Content starts

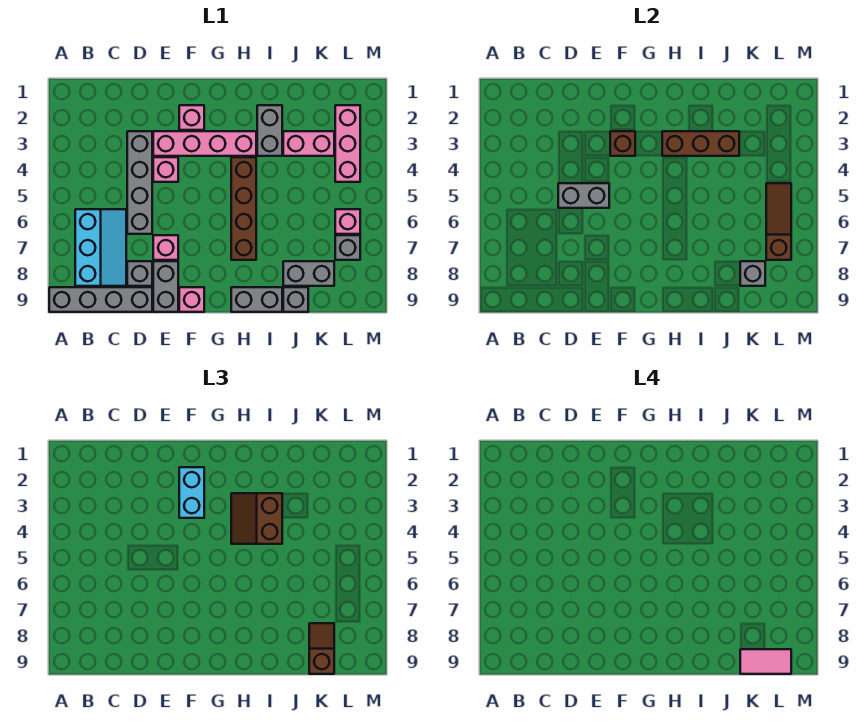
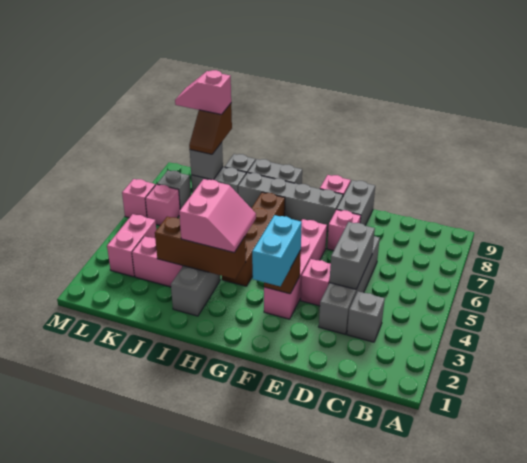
grey brick A9:D9 level 1 -> grey brick F8:I8 level 1
cyan slope B6:C8 level 1 top B -> none
grey brick D5:E5 level 2 -> grey brick D4:D5 level 2
grey brick D8 level 1 -> grey brick C3 level 1
pink brick E3:H3 level 1 -> pink brick F3:F6 level 1
pink brick F2 level 1 -> pink brick M6 level 1
brown slope H3:I4 level 3 top I -> pink slope H3:I4 level 3 top I
pink tile K9:L9 level 4 -> pink slope K9:L9 level 4 top K
pink brick L2:L4 level 1 -> pink brick L3:L4 level 1
brown slope L5:L7 level 2 top 7 -> none

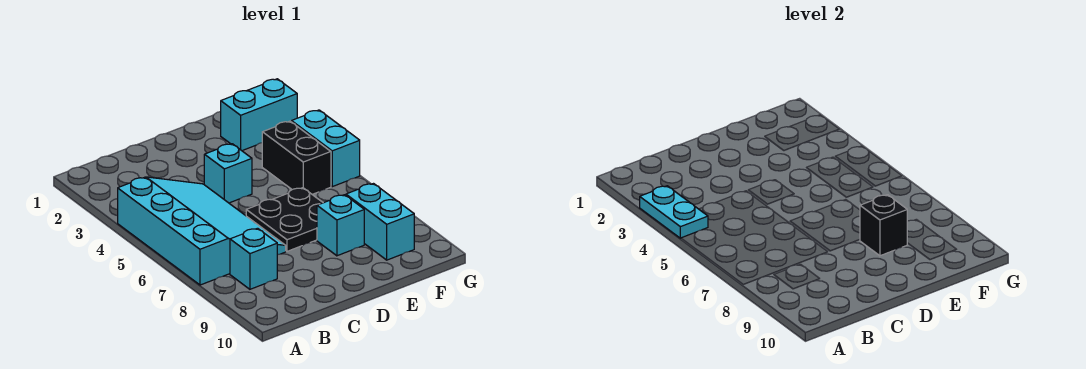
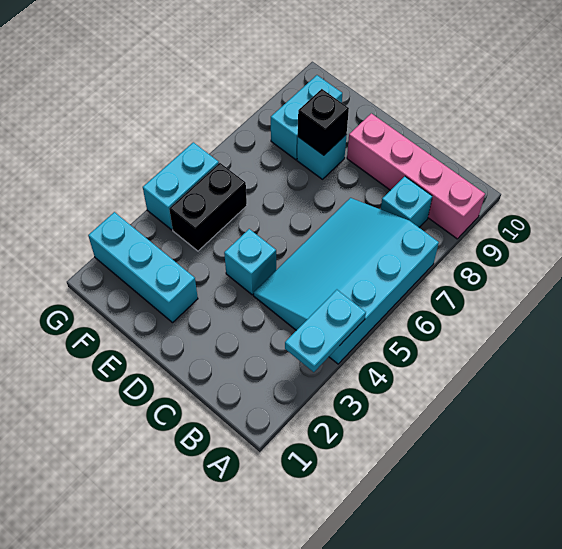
none -> pink brick A9:D9 level 1
black plate D6:E7 level 1 -> none
cyan brick F2:G2 level 1 -> cyan brick E2:G2 level 1

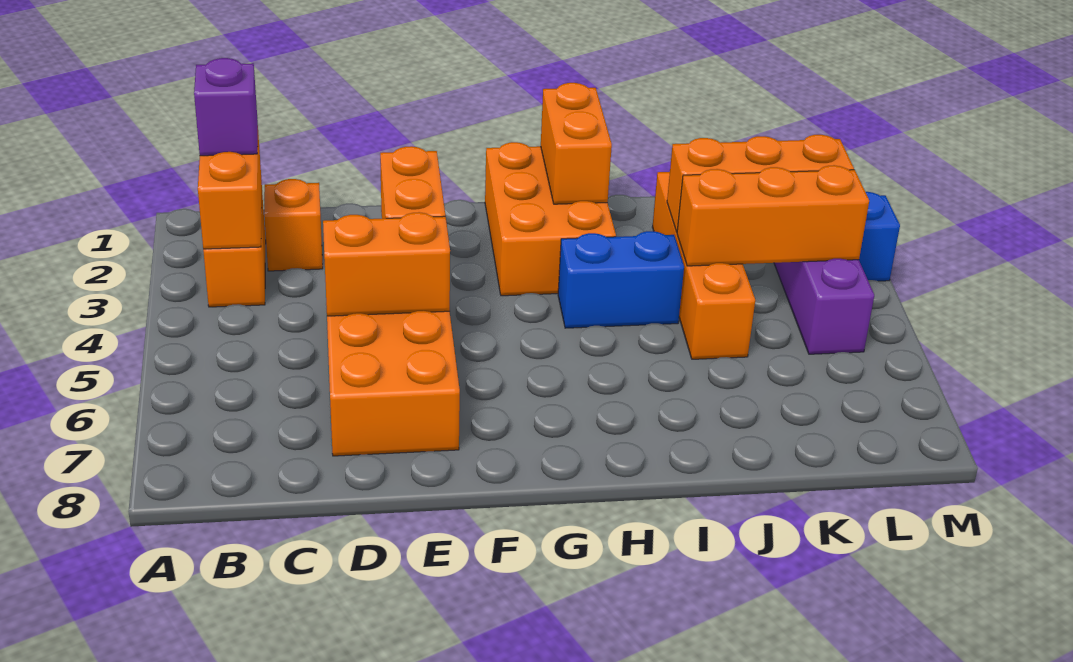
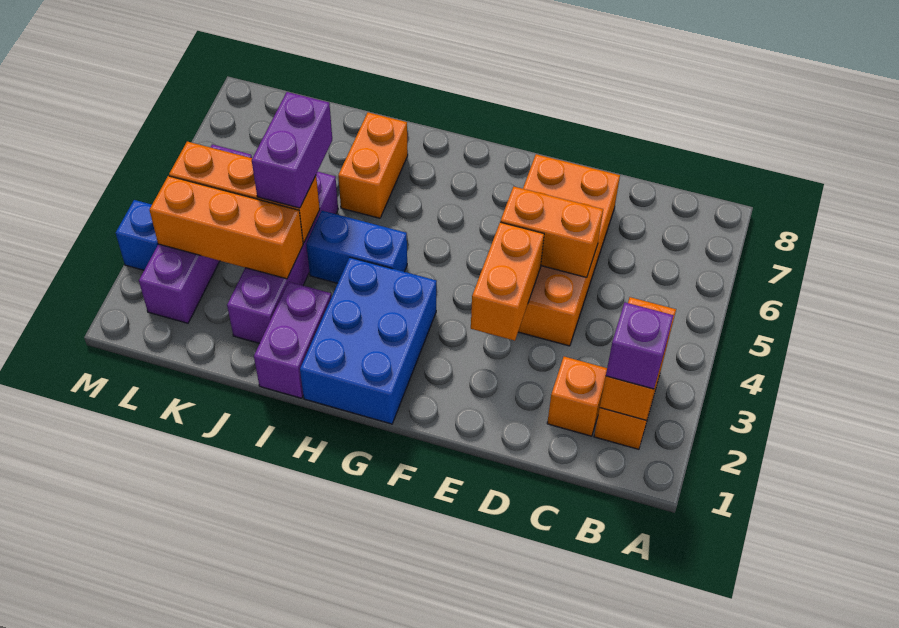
orange brick G1:H3 level 1 -> blue brick G1:H3 level 1
orange brick H1:H2 level 2 -> orange brick I6:I7 level 1
none -> purple brick I1:I2 level 1
orange brick J2:J5 level 1 -> purple brick J2:J5 level 1
none -> purple brick J4:J5 level 3

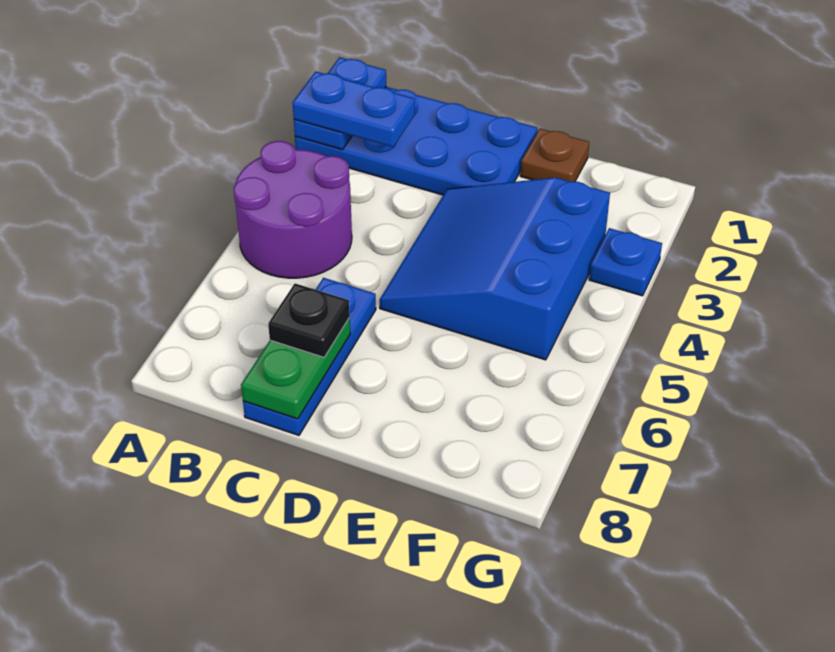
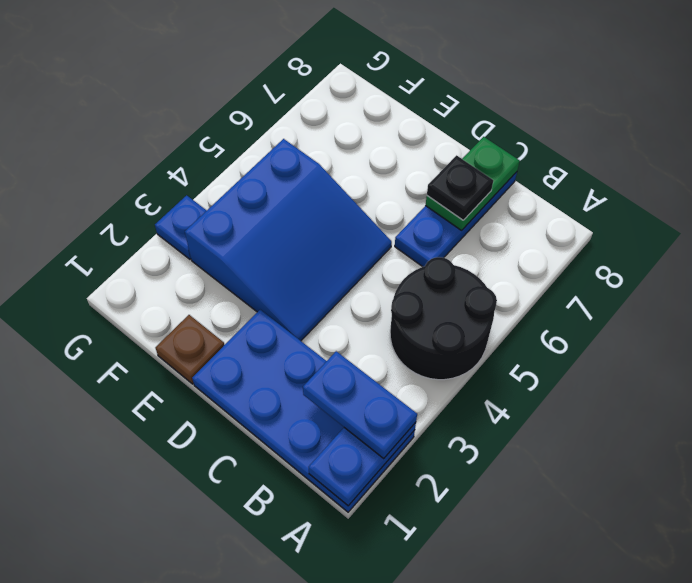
purple round brick A4:B5 level 1 -> black round brick A4:B5 level 1

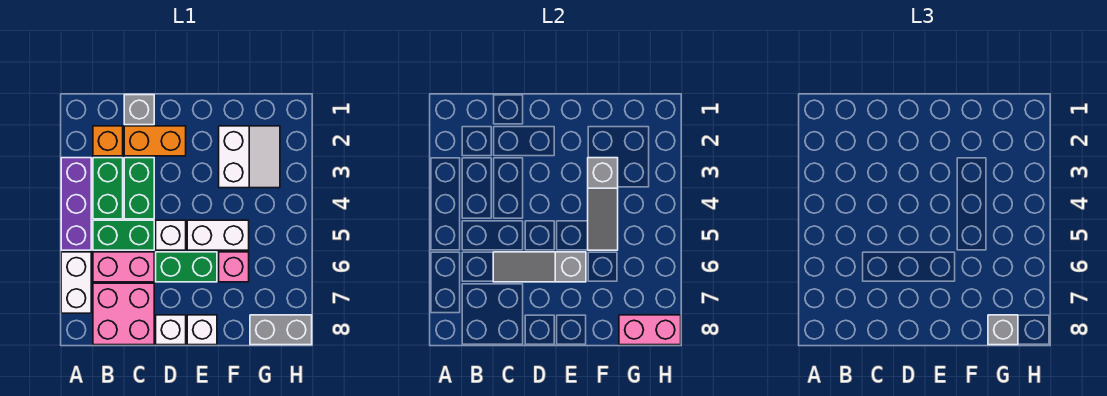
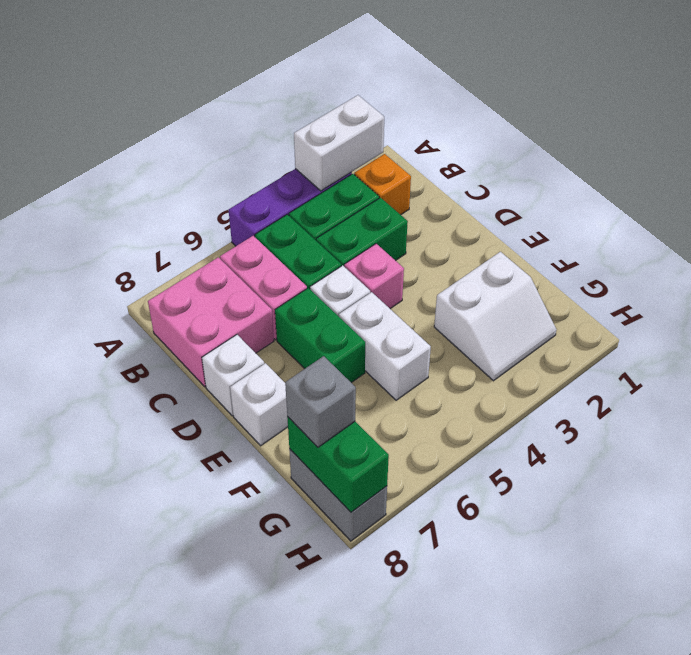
white brick A6:A7 level 1 -> white brick A2:A3 level 2
grey brick C1 level 1 -> none
orange brick C2:D2 level 1 -> none
grey slope C6:E6 level 2 top E -> none
grey slope F3:F5 level 2 top 3 -> none
pink brick F6 level 1 -> pink brick D4 level 1
pink brick G8:H8 level 2 -> green brick G8:H8 level 2

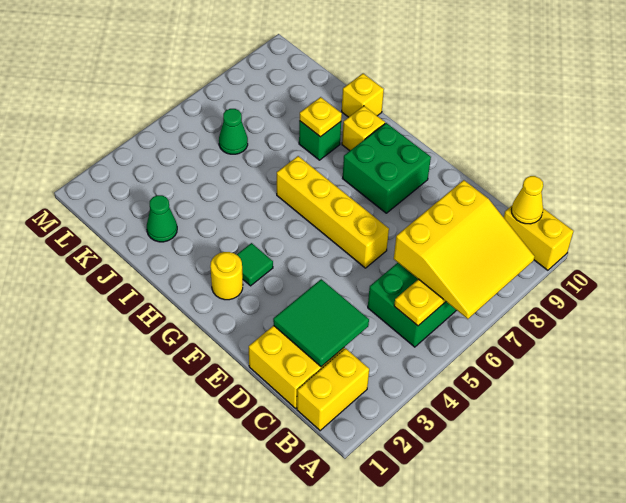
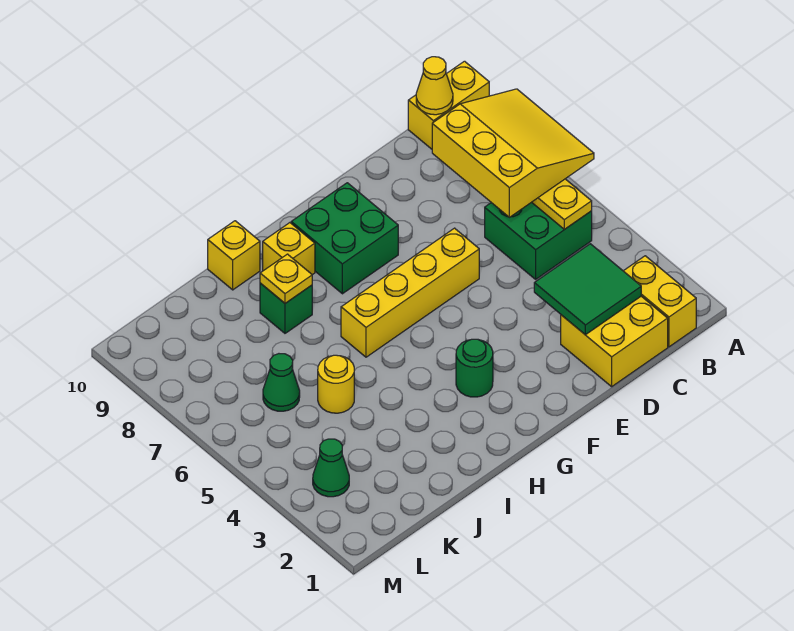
yellow round brick G2 level 1 -> yellow round brick J5 level 1
green tile G3 level 1 -> green round brick G3 level 1
green cone J2 level 1 -> green cone L3 level 1

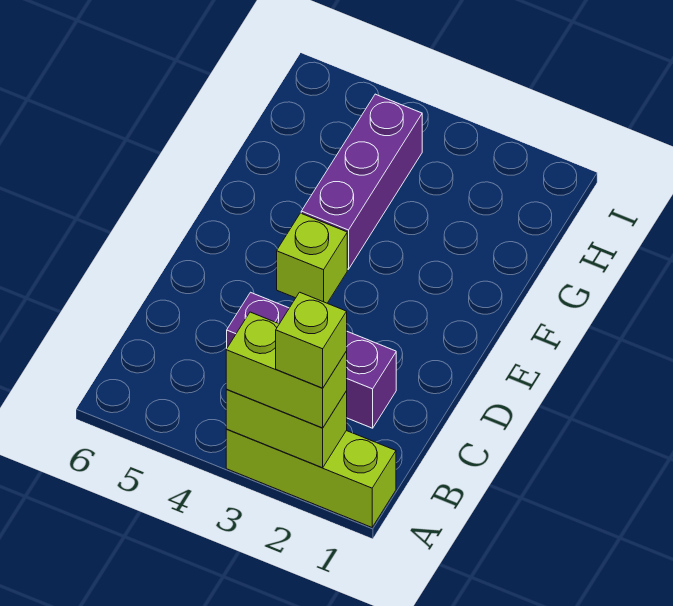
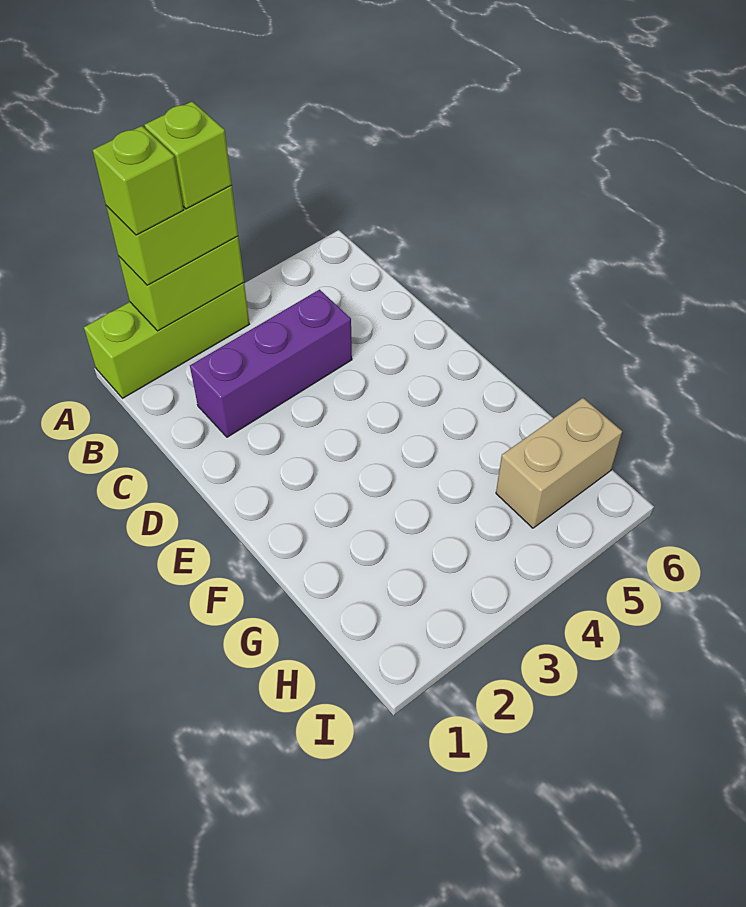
lime brick E4 level 1 -> lime brick A3 level 4
purple brick F4:H4 level 1 -> none
none -> tan brick H5:H6 level 1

Content ends

(ABOUT THIS EXERCISE) Copy out each line of the listing that holds the word "tile".

(THE COMPLETED TASK)
pink tile K9:L9 level 4 -> pink slope K9:L9 level 4 top K
green tile G3 level 1 -> green round brick G3 level 1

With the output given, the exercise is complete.